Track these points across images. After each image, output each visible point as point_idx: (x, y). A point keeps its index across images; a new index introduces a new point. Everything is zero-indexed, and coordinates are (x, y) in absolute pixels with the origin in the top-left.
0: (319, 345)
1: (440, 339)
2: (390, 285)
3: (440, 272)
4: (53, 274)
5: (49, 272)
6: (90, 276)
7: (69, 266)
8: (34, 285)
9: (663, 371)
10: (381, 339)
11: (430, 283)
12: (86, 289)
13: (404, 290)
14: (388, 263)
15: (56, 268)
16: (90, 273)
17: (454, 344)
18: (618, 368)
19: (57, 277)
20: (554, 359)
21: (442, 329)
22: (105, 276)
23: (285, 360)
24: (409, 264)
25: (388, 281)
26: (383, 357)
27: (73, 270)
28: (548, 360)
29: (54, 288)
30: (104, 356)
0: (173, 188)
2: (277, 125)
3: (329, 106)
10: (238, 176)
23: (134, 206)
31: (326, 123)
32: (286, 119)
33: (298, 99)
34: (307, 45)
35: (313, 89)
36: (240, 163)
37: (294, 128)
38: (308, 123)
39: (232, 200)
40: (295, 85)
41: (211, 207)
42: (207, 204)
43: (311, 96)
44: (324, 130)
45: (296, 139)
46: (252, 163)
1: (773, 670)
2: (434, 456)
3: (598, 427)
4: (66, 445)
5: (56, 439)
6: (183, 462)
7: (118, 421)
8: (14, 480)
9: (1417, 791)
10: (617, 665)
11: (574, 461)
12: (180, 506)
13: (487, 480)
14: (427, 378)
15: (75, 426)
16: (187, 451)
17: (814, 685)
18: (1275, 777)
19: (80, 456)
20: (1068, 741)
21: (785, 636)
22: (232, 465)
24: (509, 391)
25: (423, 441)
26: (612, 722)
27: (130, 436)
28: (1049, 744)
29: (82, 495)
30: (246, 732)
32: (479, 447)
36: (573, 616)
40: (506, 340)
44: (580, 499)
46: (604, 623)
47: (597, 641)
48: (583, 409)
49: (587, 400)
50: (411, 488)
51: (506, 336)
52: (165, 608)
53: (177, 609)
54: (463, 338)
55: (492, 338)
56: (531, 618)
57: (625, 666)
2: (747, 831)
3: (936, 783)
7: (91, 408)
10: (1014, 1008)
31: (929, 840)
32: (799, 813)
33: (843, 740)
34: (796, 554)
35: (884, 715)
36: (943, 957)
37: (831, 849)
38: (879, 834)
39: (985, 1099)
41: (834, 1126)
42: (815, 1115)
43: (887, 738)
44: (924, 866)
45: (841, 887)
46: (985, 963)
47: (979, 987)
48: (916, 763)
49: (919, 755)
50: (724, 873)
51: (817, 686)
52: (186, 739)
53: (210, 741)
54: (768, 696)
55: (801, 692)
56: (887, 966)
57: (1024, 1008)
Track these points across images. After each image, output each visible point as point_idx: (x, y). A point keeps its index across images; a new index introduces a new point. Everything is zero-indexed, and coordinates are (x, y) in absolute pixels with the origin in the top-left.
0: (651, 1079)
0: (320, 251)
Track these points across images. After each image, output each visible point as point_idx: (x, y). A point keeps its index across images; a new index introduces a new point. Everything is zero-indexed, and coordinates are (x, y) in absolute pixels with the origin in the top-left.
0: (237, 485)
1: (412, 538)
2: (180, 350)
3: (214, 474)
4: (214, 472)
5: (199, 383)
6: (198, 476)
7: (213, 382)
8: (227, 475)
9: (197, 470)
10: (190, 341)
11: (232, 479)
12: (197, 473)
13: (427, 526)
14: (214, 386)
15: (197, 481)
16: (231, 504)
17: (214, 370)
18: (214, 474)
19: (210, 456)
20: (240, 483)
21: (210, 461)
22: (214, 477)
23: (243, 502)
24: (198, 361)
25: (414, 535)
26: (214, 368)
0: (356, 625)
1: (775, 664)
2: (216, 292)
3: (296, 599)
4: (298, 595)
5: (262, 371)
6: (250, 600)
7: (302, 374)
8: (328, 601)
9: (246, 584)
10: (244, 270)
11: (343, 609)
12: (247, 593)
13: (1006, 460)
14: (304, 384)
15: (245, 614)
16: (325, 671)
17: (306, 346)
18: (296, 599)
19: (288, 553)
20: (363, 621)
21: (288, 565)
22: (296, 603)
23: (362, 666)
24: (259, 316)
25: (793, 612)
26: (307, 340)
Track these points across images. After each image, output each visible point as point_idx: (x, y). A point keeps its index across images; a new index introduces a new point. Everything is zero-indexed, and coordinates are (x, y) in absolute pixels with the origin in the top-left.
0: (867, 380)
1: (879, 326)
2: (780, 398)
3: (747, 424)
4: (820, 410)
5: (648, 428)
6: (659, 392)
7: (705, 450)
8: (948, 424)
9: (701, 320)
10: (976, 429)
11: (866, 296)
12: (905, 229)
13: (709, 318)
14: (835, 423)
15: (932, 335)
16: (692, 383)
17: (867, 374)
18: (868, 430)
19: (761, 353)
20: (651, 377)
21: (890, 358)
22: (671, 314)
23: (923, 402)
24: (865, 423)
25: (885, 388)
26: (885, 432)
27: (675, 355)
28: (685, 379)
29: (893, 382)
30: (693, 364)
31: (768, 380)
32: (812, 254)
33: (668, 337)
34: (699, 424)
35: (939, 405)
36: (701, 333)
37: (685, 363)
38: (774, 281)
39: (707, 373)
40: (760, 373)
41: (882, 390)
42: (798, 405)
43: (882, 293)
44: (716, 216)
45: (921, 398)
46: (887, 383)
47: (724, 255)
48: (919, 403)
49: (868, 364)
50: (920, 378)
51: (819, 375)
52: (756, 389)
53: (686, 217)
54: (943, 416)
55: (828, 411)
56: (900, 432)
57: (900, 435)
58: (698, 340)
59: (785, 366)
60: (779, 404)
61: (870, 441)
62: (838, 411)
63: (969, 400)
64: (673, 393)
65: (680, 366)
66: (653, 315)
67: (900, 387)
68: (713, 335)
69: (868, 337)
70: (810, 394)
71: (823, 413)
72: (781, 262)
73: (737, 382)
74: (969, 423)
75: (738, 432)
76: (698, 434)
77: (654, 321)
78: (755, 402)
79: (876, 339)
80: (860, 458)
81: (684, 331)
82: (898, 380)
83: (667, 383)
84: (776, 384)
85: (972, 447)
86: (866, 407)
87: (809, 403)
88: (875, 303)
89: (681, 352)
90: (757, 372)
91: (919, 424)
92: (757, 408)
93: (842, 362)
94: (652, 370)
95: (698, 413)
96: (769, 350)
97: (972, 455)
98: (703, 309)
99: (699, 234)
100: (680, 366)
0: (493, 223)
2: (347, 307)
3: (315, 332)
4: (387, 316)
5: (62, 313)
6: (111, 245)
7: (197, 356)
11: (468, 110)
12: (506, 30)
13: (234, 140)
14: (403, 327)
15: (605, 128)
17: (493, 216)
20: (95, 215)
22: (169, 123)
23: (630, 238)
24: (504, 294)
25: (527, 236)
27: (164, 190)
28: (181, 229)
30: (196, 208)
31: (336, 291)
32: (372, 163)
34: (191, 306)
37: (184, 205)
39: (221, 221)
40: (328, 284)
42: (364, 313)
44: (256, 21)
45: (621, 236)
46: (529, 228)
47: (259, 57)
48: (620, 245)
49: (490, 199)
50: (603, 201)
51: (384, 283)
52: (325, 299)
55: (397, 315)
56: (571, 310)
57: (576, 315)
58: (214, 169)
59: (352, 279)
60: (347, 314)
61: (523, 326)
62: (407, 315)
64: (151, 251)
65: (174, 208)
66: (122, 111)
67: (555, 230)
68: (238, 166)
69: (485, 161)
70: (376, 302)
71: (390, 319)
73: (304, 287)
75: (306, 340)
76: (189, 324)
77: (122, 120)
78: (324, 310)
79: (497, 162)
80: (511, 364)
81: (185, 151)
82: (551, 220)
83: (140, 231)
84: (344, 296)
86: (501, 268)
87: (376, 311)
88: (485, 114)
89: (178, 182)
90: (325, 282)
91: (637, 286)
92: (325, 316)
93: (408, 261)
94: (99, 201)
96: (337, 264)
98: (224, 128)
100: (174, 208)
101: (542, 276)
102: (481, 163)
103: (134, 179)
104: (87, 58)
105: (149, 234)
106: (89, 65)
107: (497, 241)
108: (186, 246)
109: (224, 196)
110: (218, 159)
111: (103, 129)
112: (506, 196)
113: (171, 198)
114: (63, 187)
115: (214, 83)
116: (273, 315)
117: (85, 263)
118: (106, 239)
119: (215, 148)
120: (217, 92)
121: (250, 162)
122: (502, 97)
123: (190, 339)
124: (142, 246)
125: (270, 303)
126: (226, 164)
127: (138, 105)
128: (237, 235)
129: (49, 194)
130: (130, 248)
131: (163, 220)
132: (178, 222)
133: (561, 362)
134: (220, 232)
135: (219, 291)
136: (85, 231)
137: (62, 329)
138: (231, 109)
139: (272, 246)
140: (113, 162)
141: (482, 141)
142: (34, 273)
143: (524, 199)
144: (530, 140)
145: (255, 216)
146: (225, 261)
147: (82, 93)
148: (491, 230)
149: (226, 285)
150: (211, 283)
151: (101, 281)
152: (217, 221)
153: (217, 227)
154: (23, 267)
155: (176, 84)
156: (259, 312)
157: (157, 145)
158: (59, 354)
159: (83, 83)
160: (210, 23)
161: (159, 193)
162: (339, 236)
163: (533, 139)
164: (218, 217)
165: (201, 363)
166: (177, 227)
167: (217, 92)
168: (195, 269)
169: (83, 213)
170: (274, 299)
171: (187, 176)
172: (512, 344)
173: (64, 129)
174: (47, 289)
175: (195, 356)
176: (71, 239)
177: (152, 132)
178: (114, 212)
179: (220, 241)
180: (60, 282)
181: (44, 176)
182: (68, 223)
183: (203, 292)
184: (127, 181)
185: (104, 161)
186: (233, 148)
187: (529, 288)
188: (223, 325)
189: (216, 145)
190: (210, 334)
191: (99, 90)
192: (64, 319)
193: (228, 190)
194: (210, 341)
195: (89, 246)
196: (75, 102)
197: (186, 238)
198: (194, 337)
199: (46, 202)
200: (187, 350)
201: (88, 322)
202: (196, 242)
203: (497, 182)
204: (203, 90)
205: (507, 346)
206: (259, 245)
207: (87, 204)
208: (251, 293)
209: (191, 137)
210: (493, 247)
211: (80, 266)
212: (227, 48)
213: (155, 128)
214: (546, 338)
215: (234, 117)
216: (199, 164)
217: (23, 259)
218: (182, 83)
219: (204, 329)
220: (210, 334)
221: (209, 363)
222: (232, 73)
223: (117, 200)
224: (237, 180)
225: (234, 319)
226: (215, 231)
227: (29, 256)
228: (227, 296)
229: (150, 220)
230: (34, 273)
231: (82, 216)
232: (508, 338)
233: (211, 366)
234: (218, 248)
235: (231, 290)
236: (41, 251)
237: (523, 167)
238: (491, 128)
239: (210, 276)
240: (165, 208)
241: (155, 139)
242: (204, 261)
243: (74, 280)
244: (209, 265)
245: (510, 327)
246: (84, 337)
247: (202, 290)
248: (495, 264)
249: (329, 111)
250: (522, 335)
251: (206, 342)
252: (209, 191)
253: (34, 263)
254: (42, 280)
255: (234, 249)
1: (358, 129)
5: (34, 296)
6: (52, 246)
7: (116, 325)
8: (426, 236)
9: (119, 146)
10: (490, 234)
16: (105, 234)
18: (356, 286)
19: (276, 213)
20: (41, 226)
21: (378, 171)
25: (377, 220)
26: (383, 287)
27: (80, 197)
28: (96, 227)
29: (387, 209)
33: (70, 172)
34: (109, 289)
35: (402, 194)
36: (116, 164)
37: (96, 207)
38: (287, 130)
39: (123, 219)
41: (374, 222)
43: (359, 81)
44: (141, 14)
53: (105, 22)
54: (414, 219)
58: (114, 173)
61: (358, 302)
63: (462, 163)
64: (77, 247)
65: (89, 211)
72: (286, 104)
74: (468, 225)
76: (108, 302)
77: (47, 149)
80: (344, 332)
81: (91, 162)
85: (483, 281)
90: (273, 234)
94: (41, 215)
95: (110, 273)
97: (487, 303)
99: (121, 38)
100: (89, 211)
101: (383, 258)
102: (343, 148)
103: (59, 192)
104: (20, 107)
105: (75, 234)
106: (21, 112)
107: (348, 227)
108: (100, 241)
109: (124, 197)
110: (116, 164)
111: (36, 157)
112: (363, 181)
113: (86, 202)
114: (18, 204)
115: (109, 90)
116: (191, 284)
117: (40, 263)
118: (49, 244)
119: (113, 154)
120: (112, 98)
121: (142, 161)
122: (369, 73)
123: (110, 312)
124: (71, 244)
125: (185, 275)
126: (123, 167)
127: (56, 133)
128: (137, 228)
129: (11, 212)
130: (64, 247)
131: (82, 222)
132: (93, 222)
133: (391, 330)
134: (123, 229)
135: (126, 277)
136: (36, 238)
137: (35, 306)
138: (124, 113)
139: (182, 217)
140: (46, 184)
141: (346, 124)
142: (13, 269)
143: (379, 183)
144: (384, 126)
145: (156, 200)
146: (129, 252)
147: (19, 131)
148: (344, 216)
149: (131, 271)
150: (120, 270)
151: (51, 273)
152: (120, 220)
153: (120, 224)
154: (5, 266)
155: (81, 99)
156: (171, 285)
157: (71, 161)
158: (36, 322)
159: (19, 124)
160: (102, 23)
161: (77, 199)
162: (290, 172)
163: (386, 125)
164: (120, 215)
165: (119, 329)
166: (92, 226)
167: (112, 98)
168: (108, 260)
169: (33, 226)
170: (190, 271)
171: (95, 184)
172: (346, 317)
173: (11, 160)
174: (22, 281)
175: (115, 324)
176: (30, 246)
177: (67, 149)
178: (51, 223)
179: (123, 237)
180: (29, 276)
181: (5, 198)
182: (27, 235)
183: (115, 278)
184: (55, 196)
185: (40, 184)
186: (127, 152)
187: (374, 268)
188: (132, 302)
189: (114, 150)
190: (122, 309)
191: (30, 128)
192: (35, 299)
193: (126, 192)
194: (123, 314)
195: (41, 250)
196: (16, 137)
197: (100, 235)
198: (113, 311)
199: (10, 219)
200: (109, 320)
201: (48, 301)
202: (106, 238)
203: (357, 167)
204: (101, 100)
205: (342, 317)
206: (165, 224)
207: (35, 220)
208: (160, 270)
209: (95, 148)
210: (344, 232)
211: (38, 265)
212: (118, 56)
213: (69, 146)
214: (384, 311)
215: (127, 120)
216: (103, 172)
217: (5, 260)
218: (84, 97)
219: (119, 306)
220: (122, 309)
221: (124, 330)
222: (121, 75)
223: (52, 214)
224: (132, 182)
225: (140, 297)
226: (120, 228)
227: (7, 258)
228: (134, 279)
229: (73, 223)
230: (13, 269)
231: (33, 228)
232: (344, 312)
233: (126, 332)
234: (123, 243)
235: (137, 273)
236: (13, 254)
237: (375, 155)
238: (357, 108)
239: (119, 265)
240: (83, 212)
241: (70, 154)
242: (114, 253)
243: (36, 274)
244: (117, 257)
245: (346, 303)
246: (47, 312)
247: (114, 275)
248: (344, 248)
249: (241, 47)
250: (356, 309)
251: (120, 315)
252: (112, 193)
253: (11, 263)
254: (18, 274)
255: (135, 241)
───
SET PROBLEM: Turn the stretch of the items above, from the first line through the line containing "23: (134, 206)", into a Markdown table with two columns, Row and Line. Put each line's number under Row and the line itself under Line, and leave out any blank lines.

FINAL RESULT:
| Row | Line |
|---|---|
| 1 | Track these points across images. After each image, output each visible point as point_idx: (x, y). A point keeps its index across images; a new index introduces a new point. Everything is zero-indexed, and coordinates are (x, y) in absolute pixels with the origin in the top-left. |
| 2 | 0: (319, 345) |
| 3 | 1: (440, 339) |
| 4 | 2: (390, 285) |
| 5 | 3: (440, 272) |
| 6 | 4: (53, 274) |
| 7 | 5: (49, 272) |
| 8 | 6: (90, 276) |
| 9 | 7: (69, 266) |
| 10 | 8: (34, 285) |
| 11 | 9: (663, 371) |
| 12 | 10: (381, 339) |
| 13 | 11: (430, 283) |
| 14 | 12: (86, 289) |
| 15 | 13: (404, 290) |
| 16 | 14: (388, 263) |
| 17 | 15: (56, 268) |
| 18 | 16: (90, 273) |
| 19 | 17: (454, 344) |
| 20 | 18: (618, 368) |
| 21 | 19: (57, 277) |
| 22 | 20: (554, 359) |
| 23 | 21: (442, 329) |
| 24 | 22: (105, 276) |
| 25 | 23: (285, 360) |
| 26 | 24: (409, 264) |
| 27 | 25: (388, 281) |
| 28 | 26: (383, 357) |
| 29 | 27: (73, 270) |
| 30 | 28: (548, 360) |
| 31 | 29: (54, 288) |
| 32 | 30: (104, 356) |
| 33 | 0: (173, 188) |
| 34 | 2: (277, 125) |
| 35 | 3: (329, 106) |
| 36 | 10: (238, 176) |
| 37 | 23: (134, 206) |